=== Dataset entries ===
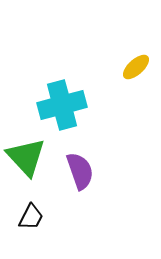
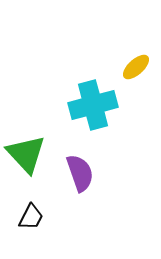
cyan cross: moved 31 px right
green triangle: moved 3 px up
purple semicircle: moved 2 px down
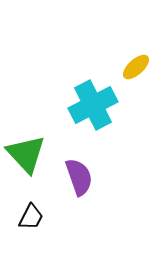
cyan cross: rotated 12 degrees counterclockwise
purple semicircle: moved 1 px left, 4 px down
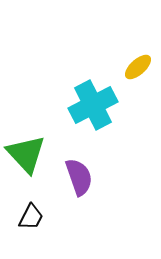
yellow ellipse: moved 2 px right
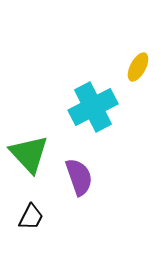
yellow ellipse: rotated 20 degrees counterclockwise
cyan cross: moved 2 px down
green triangle: moved 3 px right
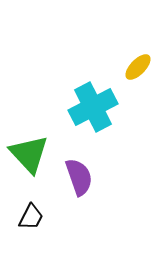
yellow ellipse: rotated 16 degrees clockwise
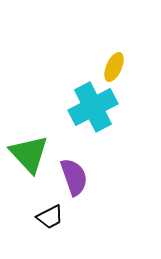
yellow ellipse: moved 24 px left; rotated 20 degrees counterclockwise
purple semicircle: moved 5 px left
black trapezoid: moved 19 px right; rotated 36 degrees clockwise
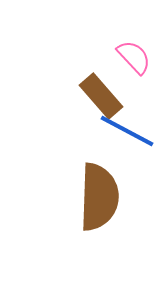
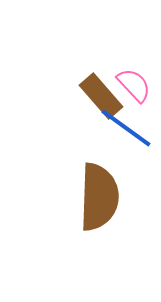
pink semicircle: moved 28 px down
blue line: moved 1 px left, 3 px up; rotated 8 degrees clockwise
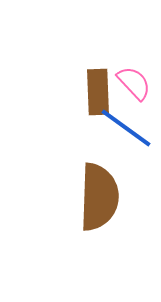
pink semicircle: moved 2 px up
brown rectangle: moved 3 px left, 4 px up; rotated 39 degrees clockwise
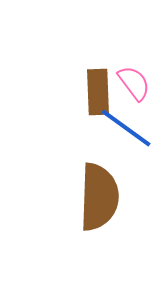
pink semicircle: rotated 6 degrees clockwise
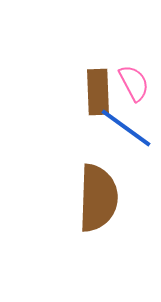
pink semicircle: rotated 9 degrees clockwise
brown semicircle: moved 1 px left, 1 px down
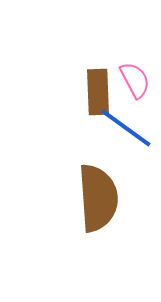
pink semicircle: moved 1 px right, 3 px up
brown semicircle: rotated 6 degrees counterclockwise
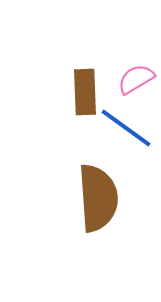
pink semicircle: moved 1 px right, 1 px up; rotated 93 degrees counterclockwise
brown rectangle: moved 13 px left
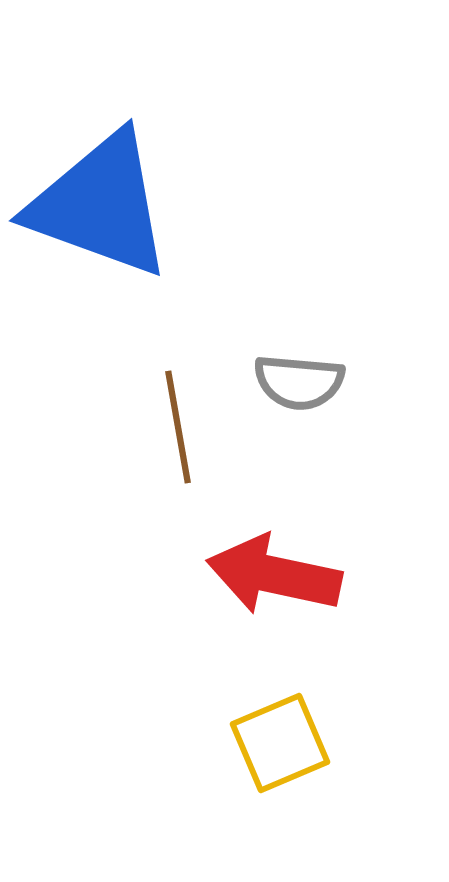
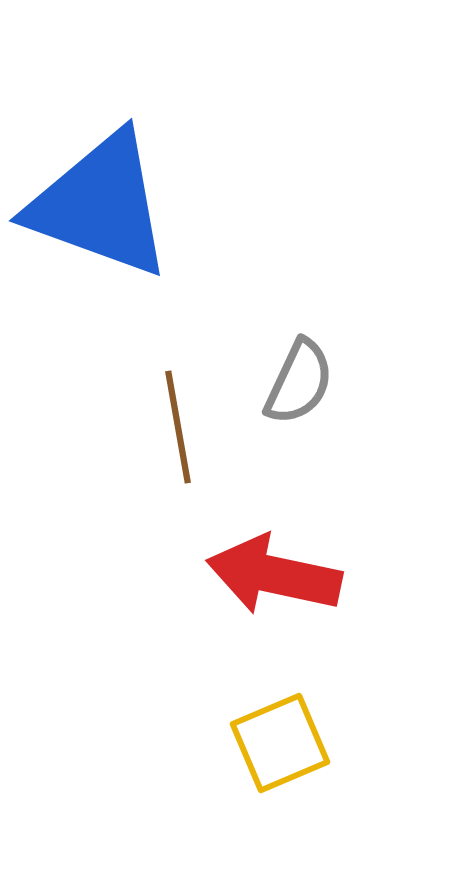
gray semicircle: rotated 70 degrees counterclockwise
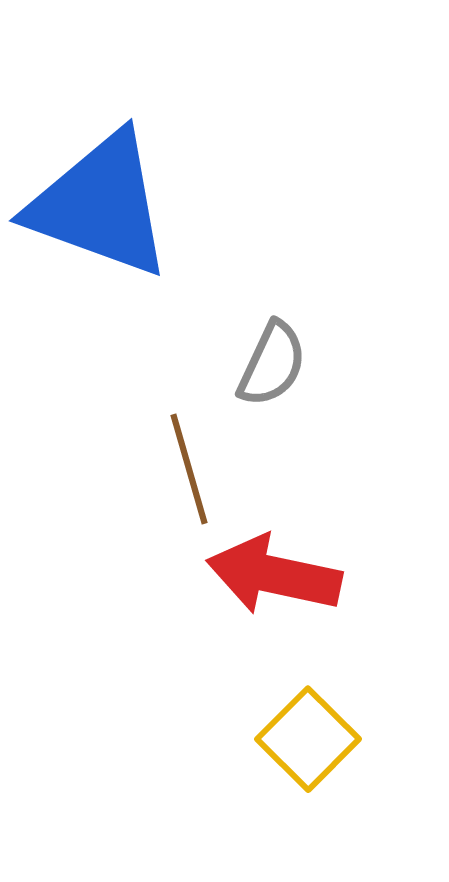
gray semicircle: moved 27 px left, 18 px up
brown line: moved 11 px right, 42 px down; rotated 6 degrees counterclockwise
yellow square: moved 28 px right, 4 px up; rotated 22 degrees counterclockwise
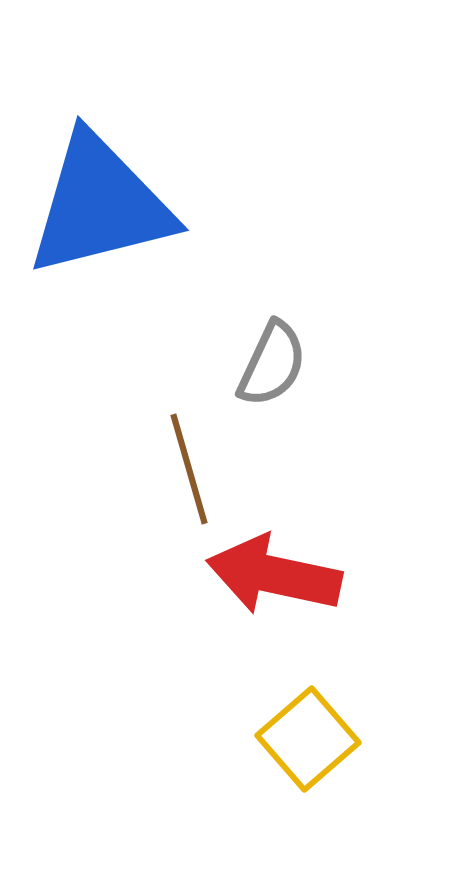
blue triangle: rotated 34 degrees counterclockwise
yellow square: rotated 4 degrees clockwise
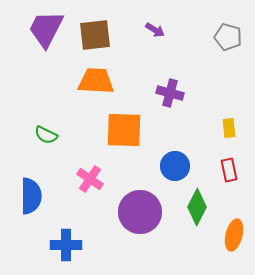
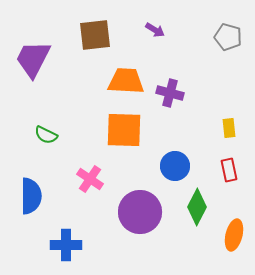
purple trapezoid: moved 13 px left, 30 px down
orange trapezoid: moved 30 px right
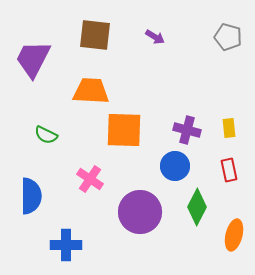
purple arrow: moved 7 px down
brown square: rotated 12 degrees clockwise
orange trapezoid: moved 35 px left, 10 px down
purple cross: moved 17 px right, 37 px down
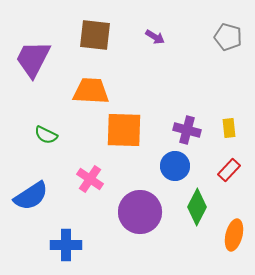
red rectangle: rotated 55 degrees clockwise
blue semicircle: rotated 57 degrees clockwise
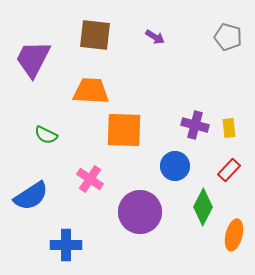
purple cross: moved 8 px right, 5 px up
green diamond: moved 6 px right
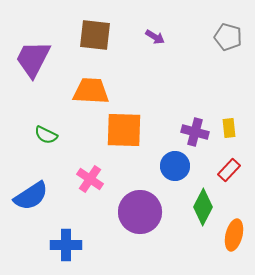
purple cross: moved 7 px down
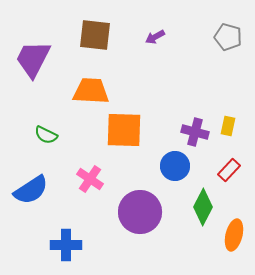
purple arrow: rotated 120 degrees clockwise
yellow rectangle: moved 1 px left, 2 px up; rotated 18 degrees clockwise
blue semicircle: moved 6 px up
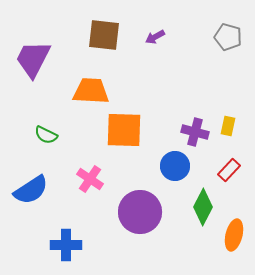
brown square: moved 9 px right
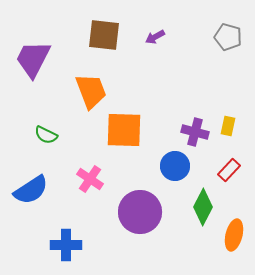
orange trapezoid: rotated 66 degrees clockwise
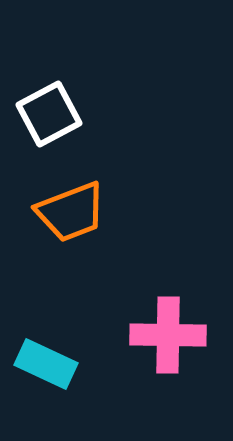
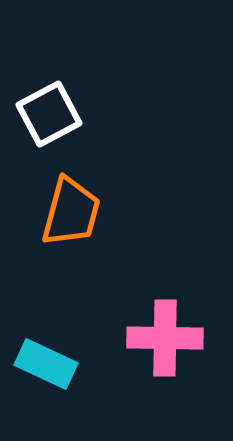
orange trapezoid: rotated 54 degrees counterclockwise
pink cross: moved 3 px left, 3 px down
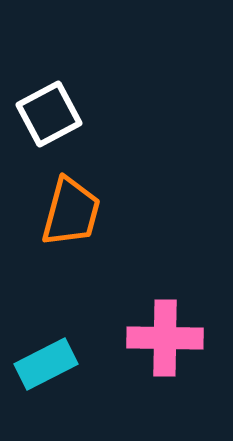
cyan rectangle: rotated 52 degrees counterclockwise
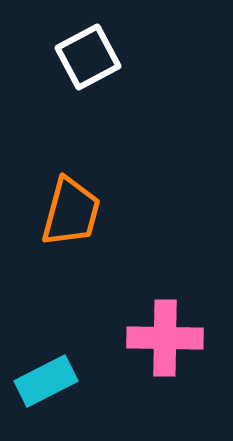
white square: moved 39 px right, 57 px up
cyan rectangle: moved 17 px down
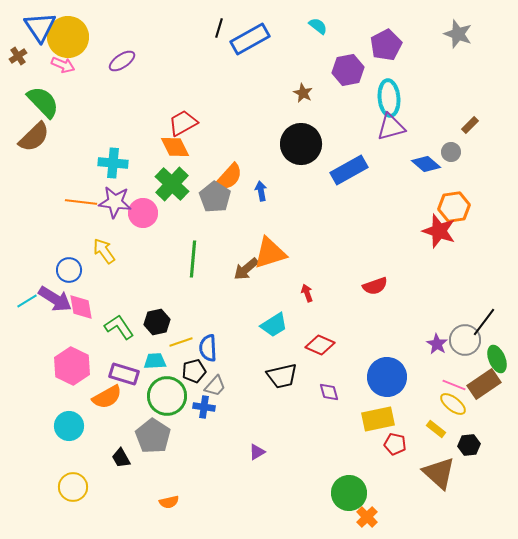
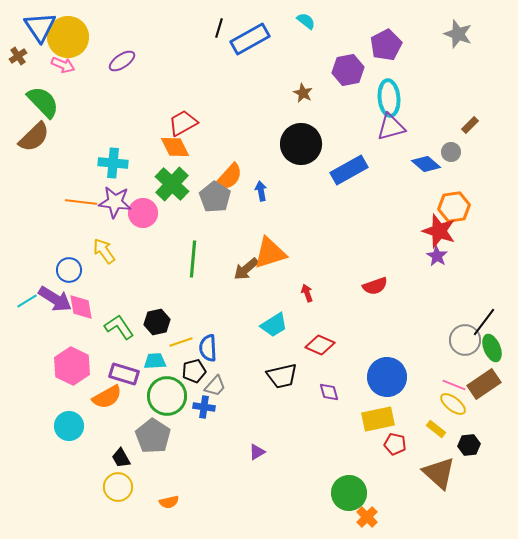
cyan semicircle at (318, 26): moved 12 px left, 5 px up
purple star at (437, 344): moved 88 px up
green ellipse at (497, 359): moved 5 px left, 11 px up
yellow circle at (73, 487): moved 45 px right
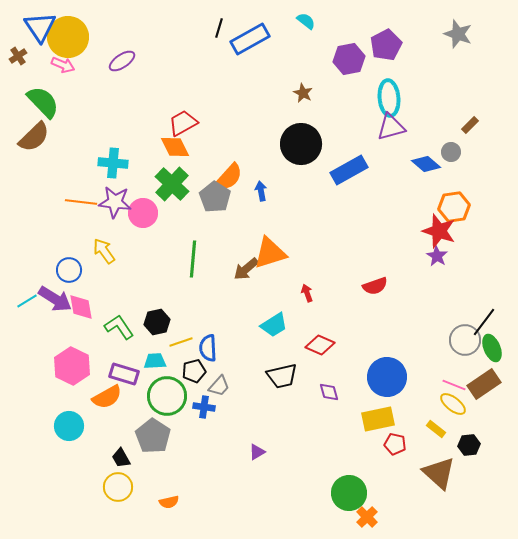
purple hexagon at (348, 70): moved 1 px right, 11 px up
gray trapezoid at (215, 386): moved 4 px right
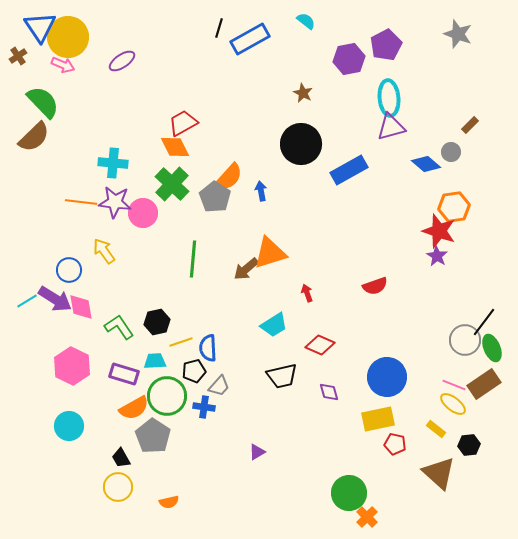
orange semicircle at (107, 397): moved 27 px right, 11 px down
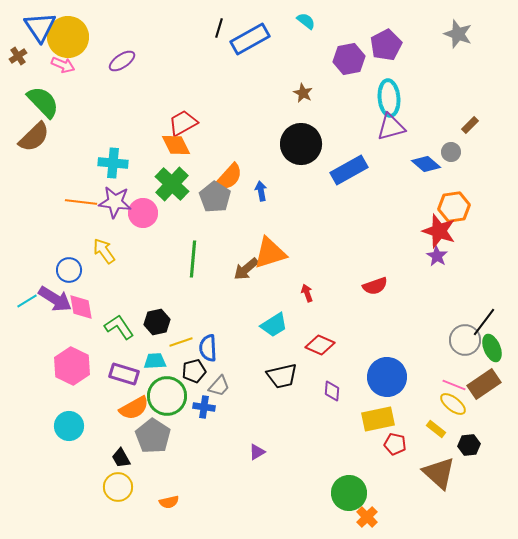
orange diamond at (175, 147): moved 1 px right, 2 px up
purple diamond at (329, 392): moved 3 px right, 1 px up; rotated 20 degrees clockwise
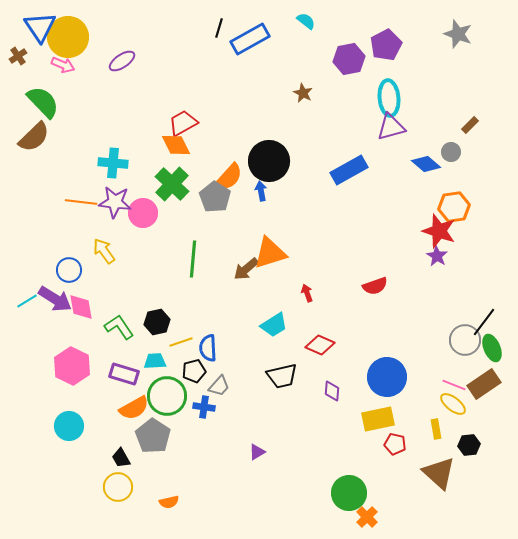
black circle at (301, 144): moved 32 px left, 17 px down
yellow rectangle at (436, 429): rotated 42 degrees clockwise
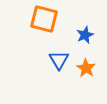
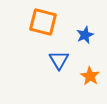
orange square: moved 1 px left, 3 px down
orange star: moved 4 px right, 8 px down
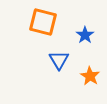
blue star: rotated 12 degrees counterclockwise
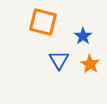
blue star: moved 2 px left, 1 px down
orange star: moved 12 px up
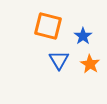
orange square: moved 5 px right, 4 px down
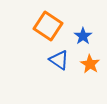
orange square: rotated 20 degrees clockwise
blue triangle: rotated 25 degrees counterclockwise
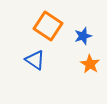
blue star: rotated 18 degrees clockwise
blue triangle: moved 24 px left
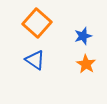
orange square: moved 11 px left, 3 px up; rotated 8 degrees clockwise
orange star: moved 4 px left
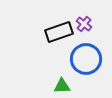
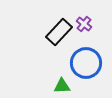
black rectangle: rotated 28 degrees counterclockwise
blue circle: moved 4 px down
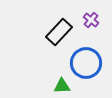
purple cross: moved 7 px right, 4 px up
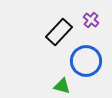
blue circle: moved 2 px up
green triangle: rotated 18 degrees clockwise
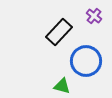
purple cross: moved 3 px right, 4 px up
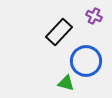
purple cross: rotated 14 degrees counterclockwise
green triangle: moved 4 px right, 3 px up
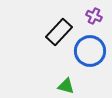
blue circle: moved 4 px right, 10 px up
green triangle: moved 3 px down
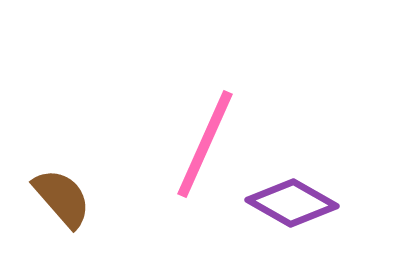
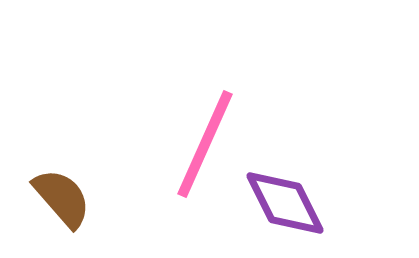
purple diamond: moved 7 px left; rotated 34 degrees clockwise
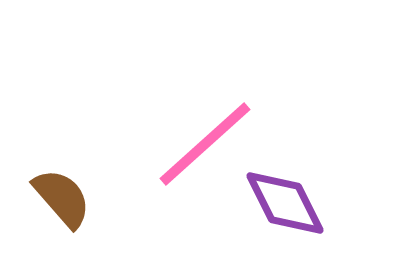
pink line: rotated 24 degrees clockwise
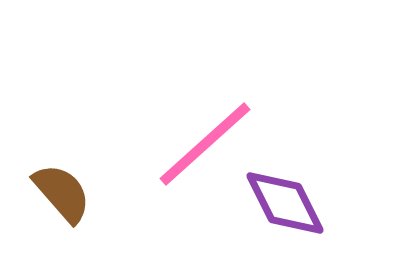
brown semicircle: moved 5 px up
===
Arrange the data from the line with "orange trapezoid: rotated 66" to the line with "cyan rectangle: moved 17 px down", both included, as a numbered list without blank lines. Leave the pictures out of your answer.

1. orange trapezoid: rotated 66 degrees clockwise
2. orange trapezoid: rotated 54 degrees counterclockwise
3. pink cross: moved 3 px left, 3 px down
4. cyan rectangle: rotated 52 degrees counterclockwise
5. white square: moved 39 px right, 57 px up
6. cyan rectangle: moved 17 px down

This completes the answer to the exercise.